What is being asked: Return the following data exactly, with all pictures left out.

*** Material provided ***

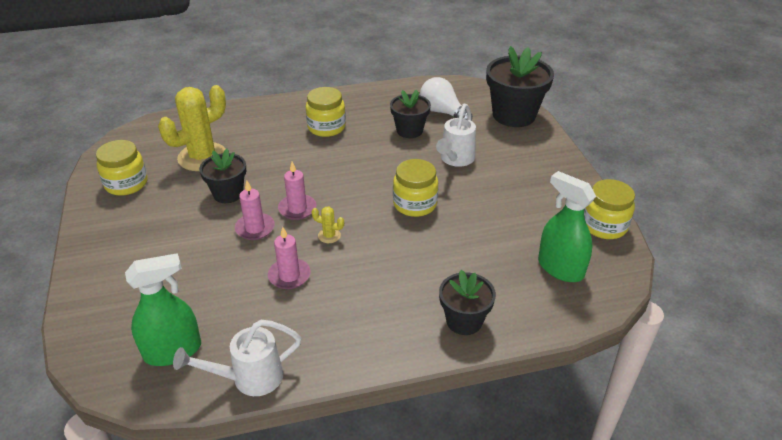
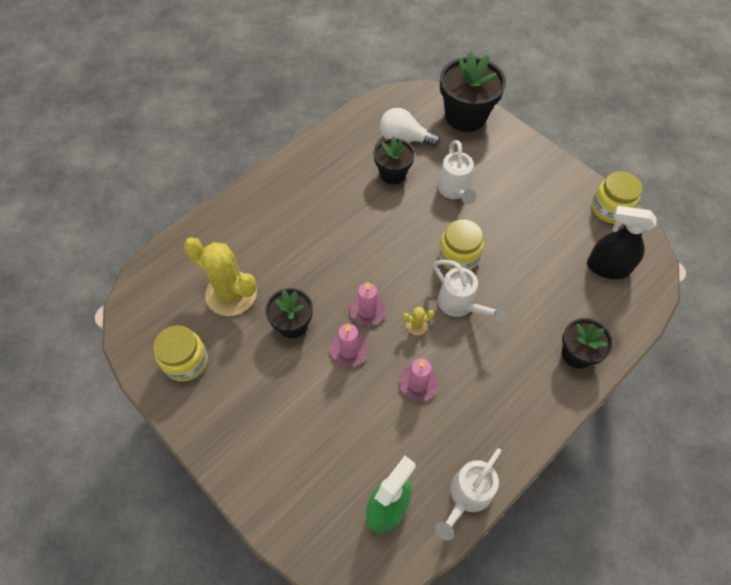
camera: 30 degrees left, 20 degrees up
(202, 157) = (231, 294): yellow cactus -> yellow cactus turned 75 degrees counterclockwise
(326, 127) = (317, 203): yellow jar -> none
(383, 238) = (461, 305): none -> white watering can
(560, 268) = (607, 267): green spray bottle -> black spray bottle

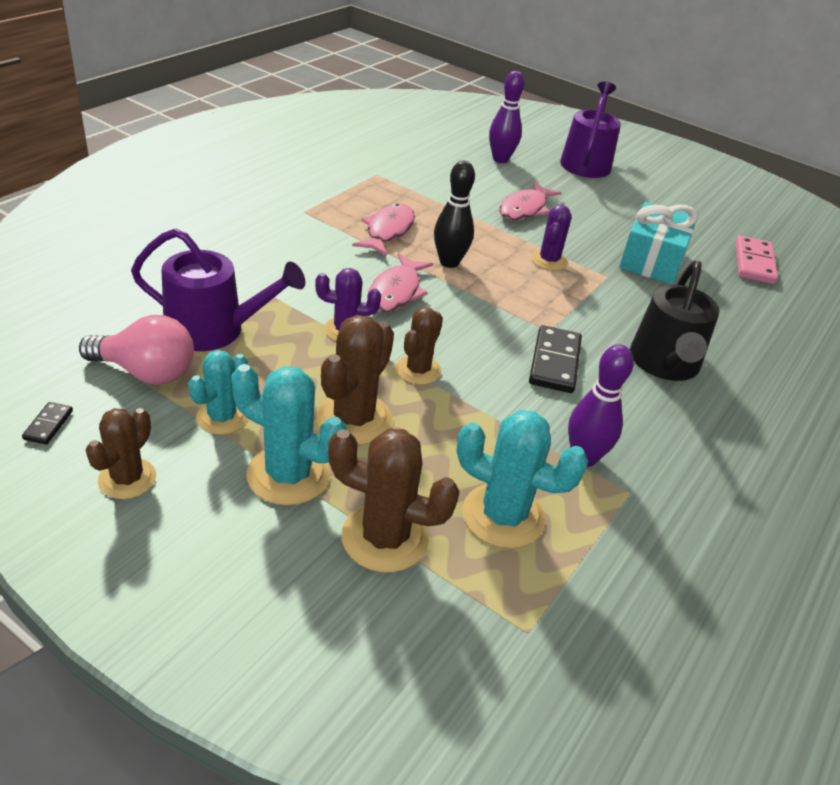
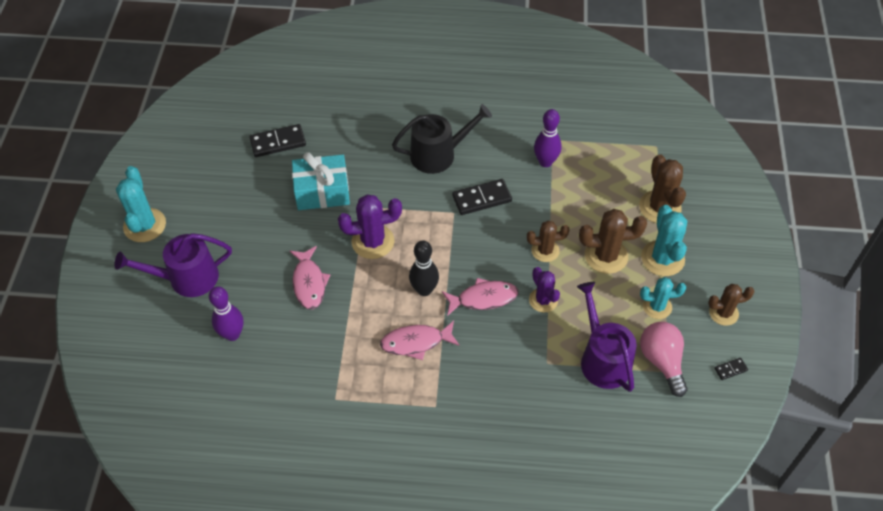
camera: 115 degrees left, 15 degrees up
(503, 516) = (609, 175): turquoise cactus -> turquoise cactus (145, 225)
(525, 209) = (309, 283): pink fish -> pink fish turned 75 degrees clockwise
(549, 260) = (373, 242): purple cactus -> purple cactus, size x1.54
(754, 263) = (278, 142): pink domino -> black domino

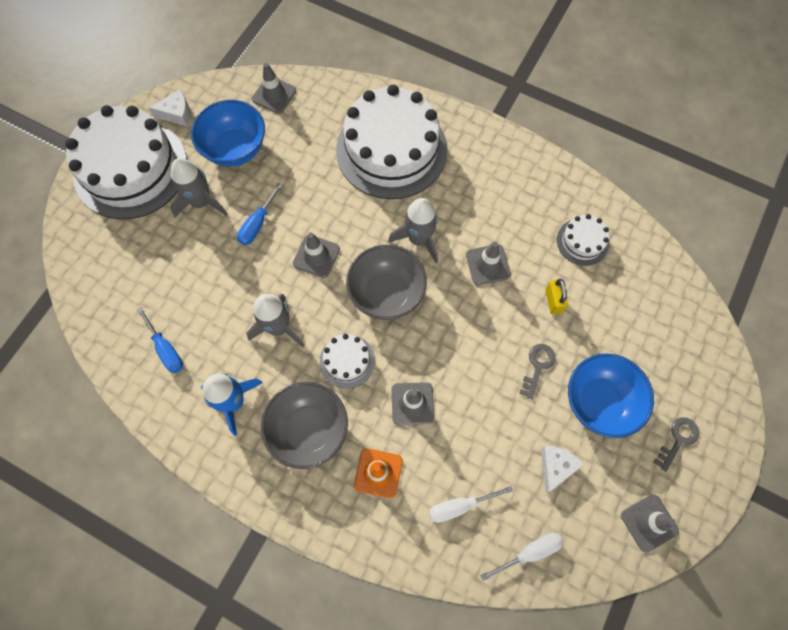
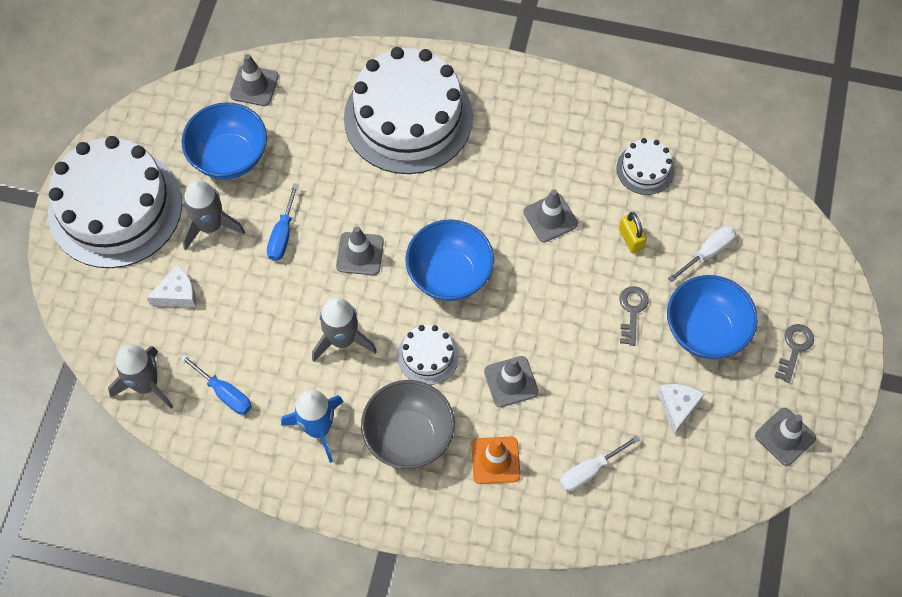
camera: 15 degrees left, 5 degrees down
(176, 113) = (147, 132): white cheese -> white cheese (177, 293)
(386, 293) = (449, 275): grey bowl -> blue bowl
(419, 239) = (467, 209): grey rocket -> grey rocket (146, 384)
(529, 552) = (672, 496): white screwdriver -> white screwdriver (707, 253)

***

Task response:
camera: 30 degrees left, 20 degrees up
(202, 157) = (231, 294): yellow cactus -> yellow cactus turned 75 degrees counterclockwise
(326, 127) = (317, 203): yellow jar -> none
(383, 238) = (461, 305): none -> white watering can
(560, 268) = (607, 267): green spray bottle -> black spray bottle

camera: 115 degrees left, 15 degrees up
(503, 516) = (609, 175): turquoise cactus -> turquoise cactus (145, 225)
(525, 209) = (309, 283): pink fish -> pink fish turned 75 degrees clockwise
(549, 260) = (373, 242): purple cactus -> purple cactus, size x1.54
(754, 263) = (278, 142): pink domino -> black domino

camera: 15 degrees left, 5 degrees down
(176, 113) = (147, 132): white cheese -> white cheese (177, 293)
(386, 293) = (449, 275): grey bowl -> blue bowl
(419, 239) = (467, 209): grey rocket -> grey rocket (146, 384)
(529, 552) = (672, 496): white screwdriver -> white screwdriver (707, 253)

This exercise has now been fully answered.